▶ **Task to carry out**: Copy each line of the listing below where the word "yellow" turns up.
=-=-=
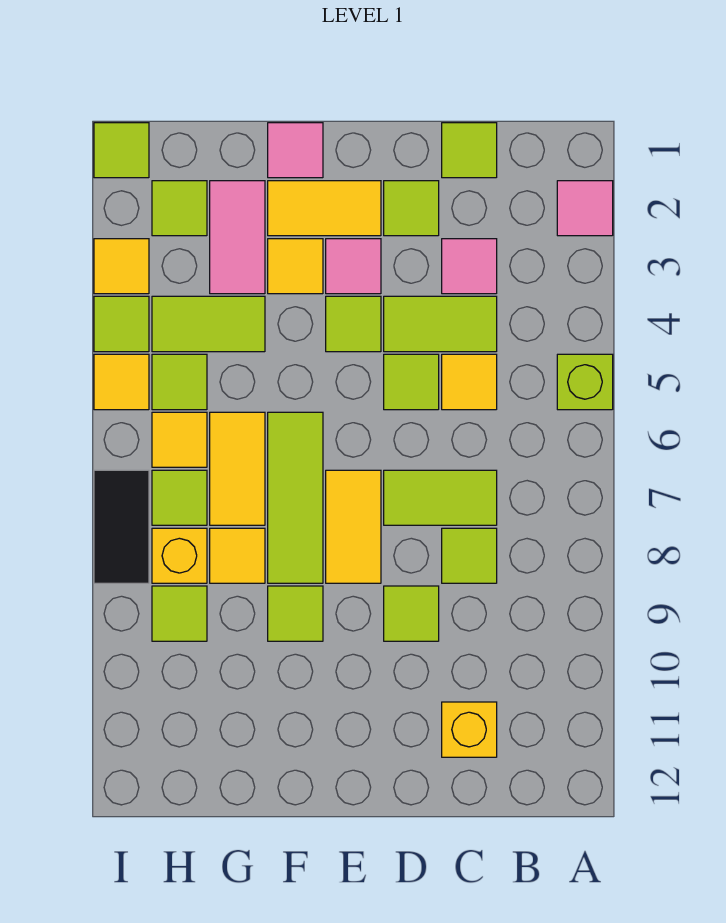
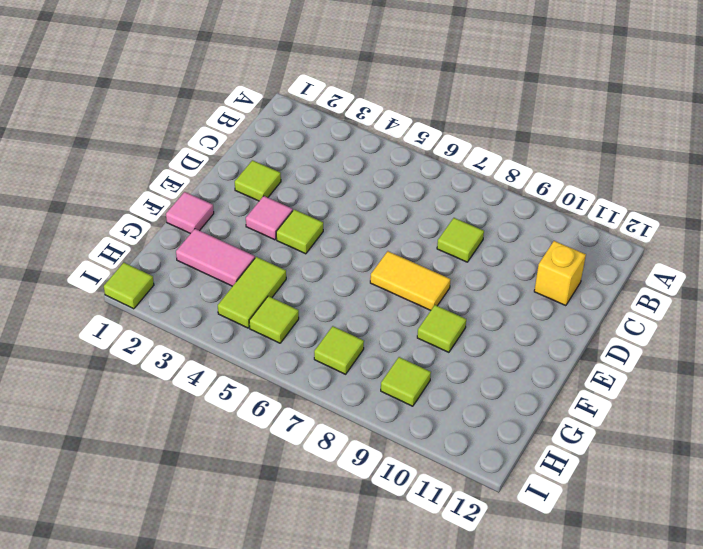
none -> pink tile A2 level 1
none -> lime brick A5 level 1
none -> lime tile C1 level 1
none -> pink tile C3 level 1

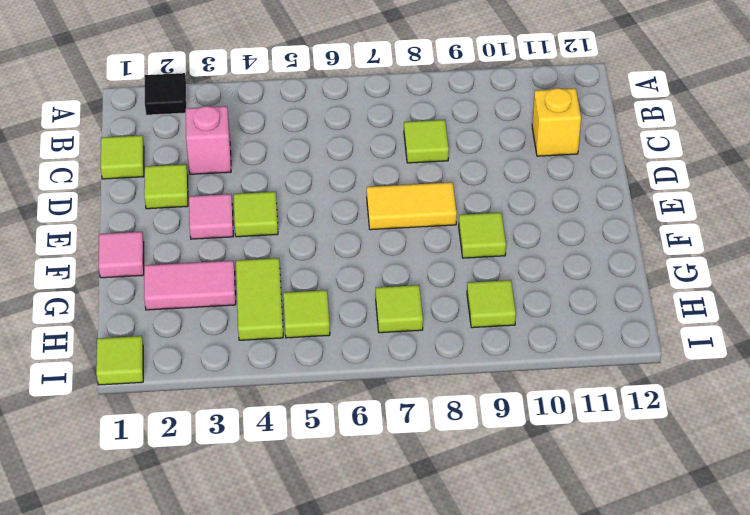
black tile A2 level 1 -> pink tile A2 level 1
pink brick C3 level 1 -> pink tile C3 level 1
none -> lime brick A5 level 1
none -> lime tile C4:D4 level 1
none -> yellow tile C5 level 1
none -> lime tile C7:D7 level 1

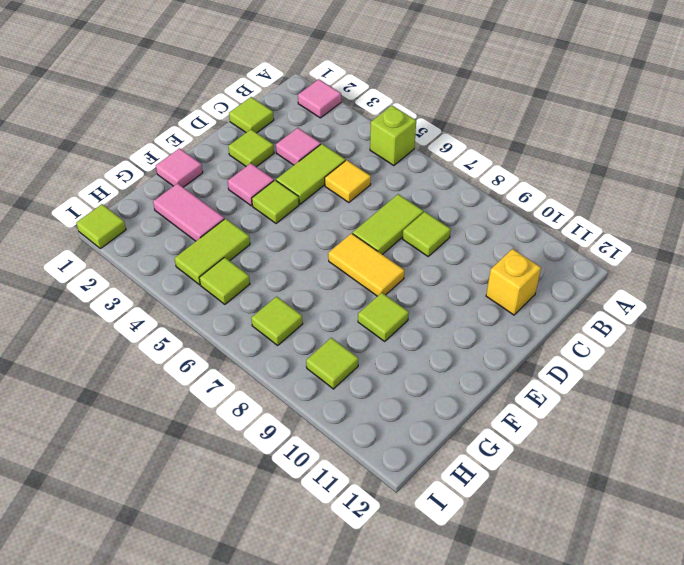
none -> lime tile D5 level 1
none -> lime tile D9 level 1
none -> yellow tile E2:F2 level 1
none -> yellow tile F3 level 1

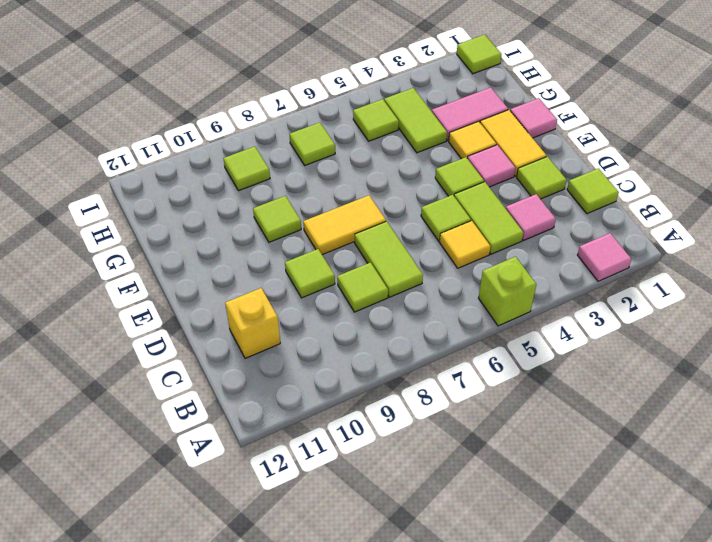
none -> lime tile F6:F8 level 1
none -> yellow tile G6:G7 level 1
none -> yellow tile G8 level 1
none -> lime tile H2 level 1

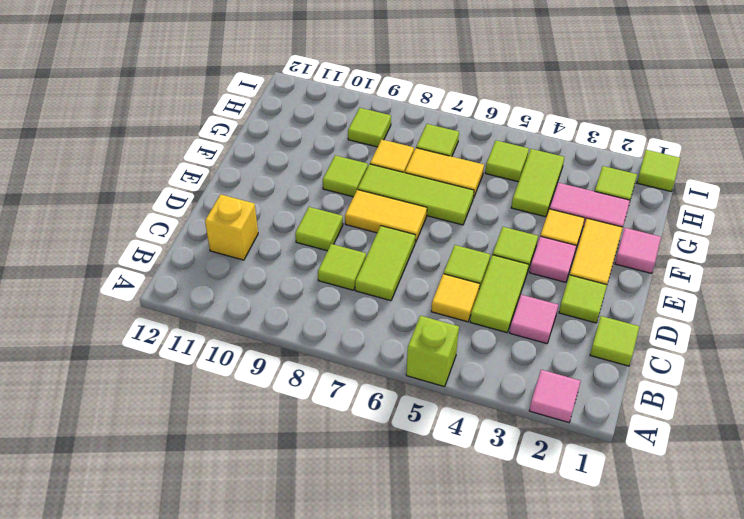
none -> yellow tile H6 level 1
none -> yellow brick H8 level 1
none -> yellow tile I3 level 1
none -> lime tile I4 level 1

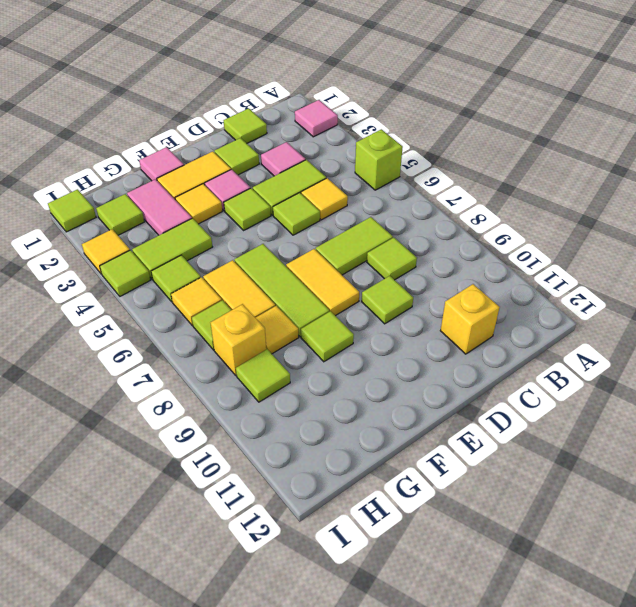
none -> yellow tile I5 level 1
none -> black tile I7:I8 level 1

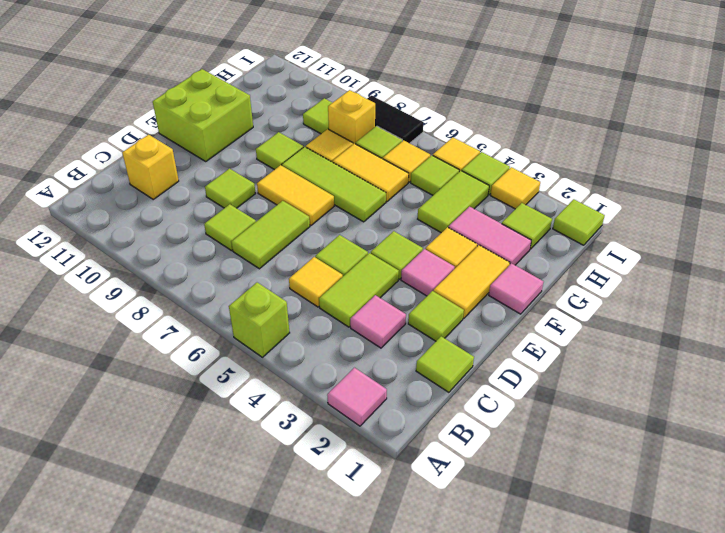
lime brick E11:F12 level 1 -> none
=-=-=
▶ **Task response**:
none -> yellow tile C5 level 1
none -> yellow tile E2:F2 level 1
none -> yellow tile F3 level 1
none -> yellow tile G6:G7 level 1
none -> yellow tile G8 level 1
none -> yellow tile H6 level 1
none -> yellow brick H8 level 1
none -> yellow tile I3 level 1
none -> yellow tile I5 level 1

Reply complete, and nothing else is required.